[[ Input data open ]]

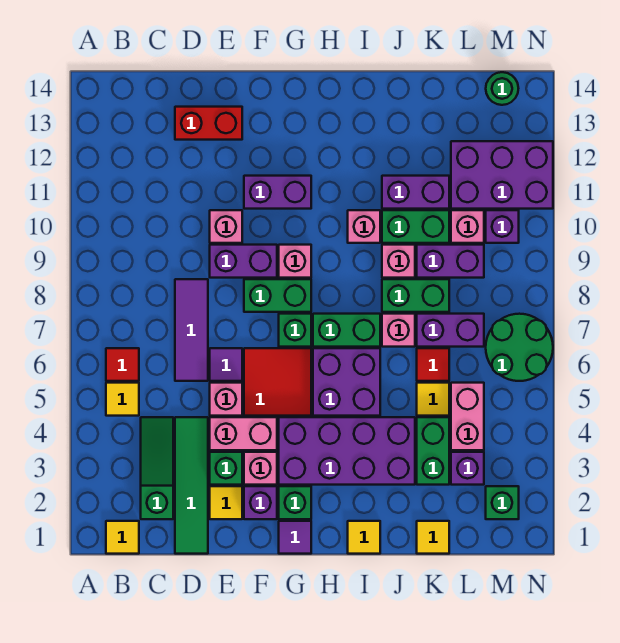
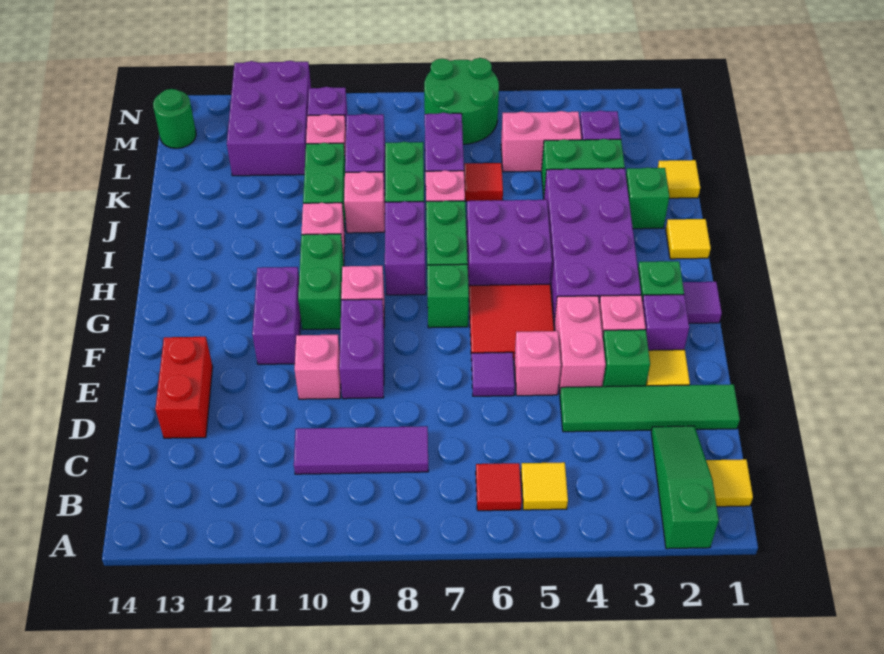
green 1x3 slope [141,417,173,519] -> green 1x3 slope turned to [651,426,719,549]
purple 1x3 tile [175,279,208,381] -> purple 1x3 tile moved to [294,426,428,474]
green 1x2 brick [244,279,311,312] -> green 1x2 brick moved to [298,234,344,330]
purple 1x2 brick [382,176,449,209] -> purple 1x2 brick moved to [385,201,426,295]
yellow 1x1 tile [417,383,449,416] -> none
green 1x1 brick [486,486,519,519] -> green 1x1 brick moved to [626,167,669,229]

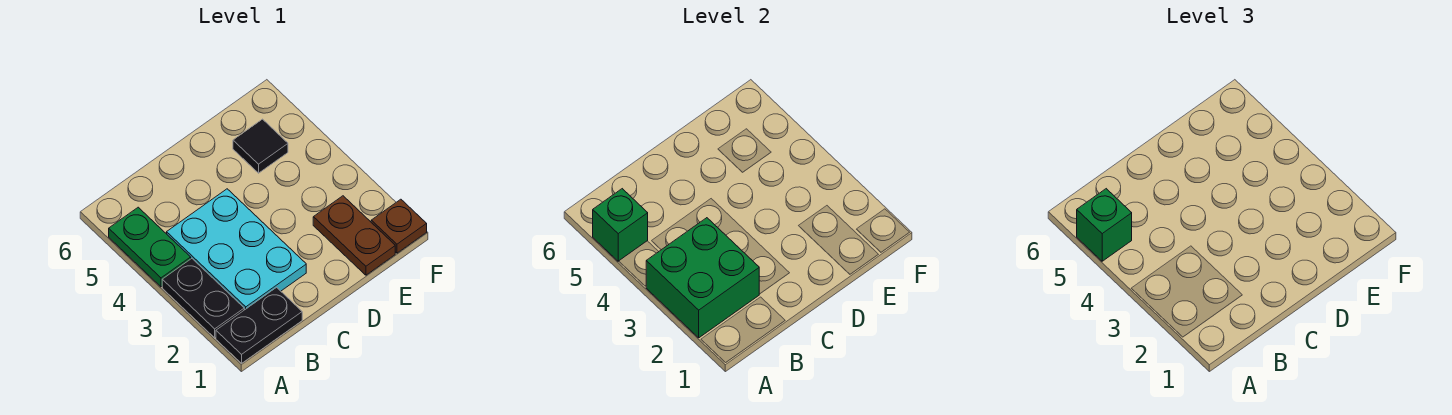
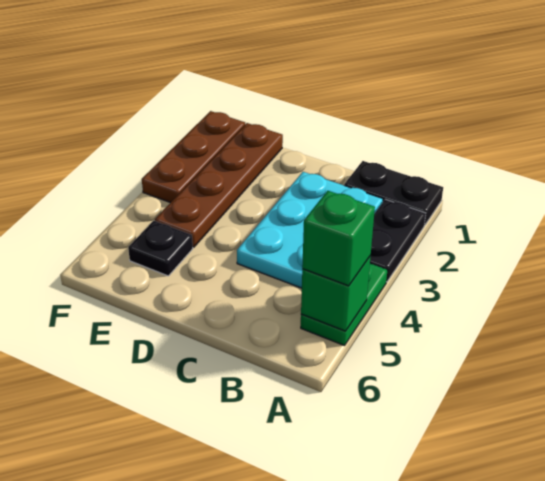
green 2x2 brick [646,218,759,338] -> none
brown 1x2 plate [313,196,395,275] -> brown 1x4 plate [155,123,283,247]
black 1x1 tile [233,119,288,173] -> black 1x1 plate [128,221,193,276]
brown 1x1 plate [371,199,427,253] -> brown 1x3 plate [142,111,245,203]

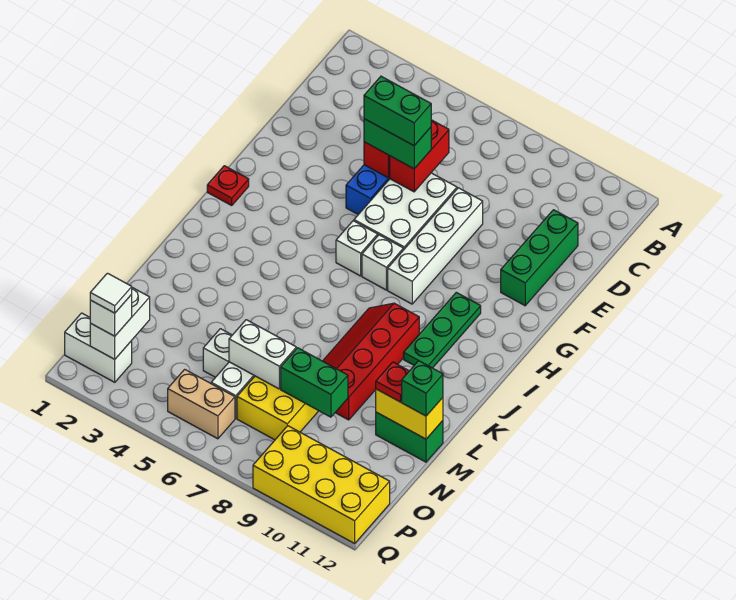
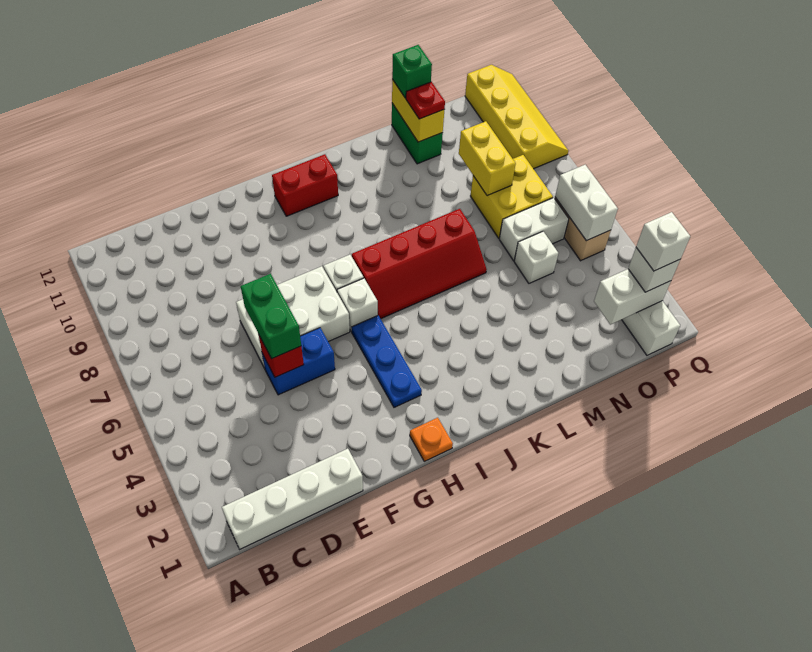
red 1x2 brick [390,120,449,192] -> red 1x2 brick moved to [272,154,338,216]
green 1x3 brick [501,210,578,306] -> none
green 1x2 brick [364,76,431,146] -> none
white 1x4 brick [388,188,483,304] -> white 1x4 brick moved to [222,449,363,549]
red 1x1 plate [207,166,249,205] -> orange 1x1 plate [410,418,453,461]
none -> blue 1x3 plate [352,315,422,407]
green 1x3 plate [404,292,481,368] -> none
red 2x4 slope [323,303,419,420] -> red 2x4 slope moved to [352,209,487,319]
white 1x2 brick [229,320,296,389] -> white 1x2 brick moved to [555,165,618,241]
green 1x2 brick [281,348,348,417] -> yellow 1x2 brick [459,121,516,196]
white 1x1 tile [90,273,132,313] -> white 1x1 brick [636,212,690,271]
yellow 2x4 brick [253,426,390,543] -> yellow 2x4 slope [465,65,568,169]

[[ Input data closed ]]

(Written task): Each line above that falls between the line with "green 1x1 brick [486,486,519,519]" and the line with "green 1x2 brick [364,76,431,146] -> none" should be printed exactly, together with those two lines, but the pictures should not.

(The answer):
green 1x1 brick [486,486,519,519] -> green 1x1 brick moved to [626,167,669,229]

green 2x2 brick [646,218,759,338] -> none
brown 1x2 plate [313,196,395,275] -> brown 1x4 plate [155,123,283,247]
black 1x1 tile [233,119,288,173] -> black 1x1 plate [128,221,193,276]
brown 1x1 plate [371,199,427,253] -> brown 1x3 plate [142,111,245,203]

red 1x2 brick [390,120,449,192] -> red 1x2 brick moved to [272,154,338,216]
green 1x3 brick [501,210,578,306] -> none
green 1x2 brick [364,76,431,146] -> none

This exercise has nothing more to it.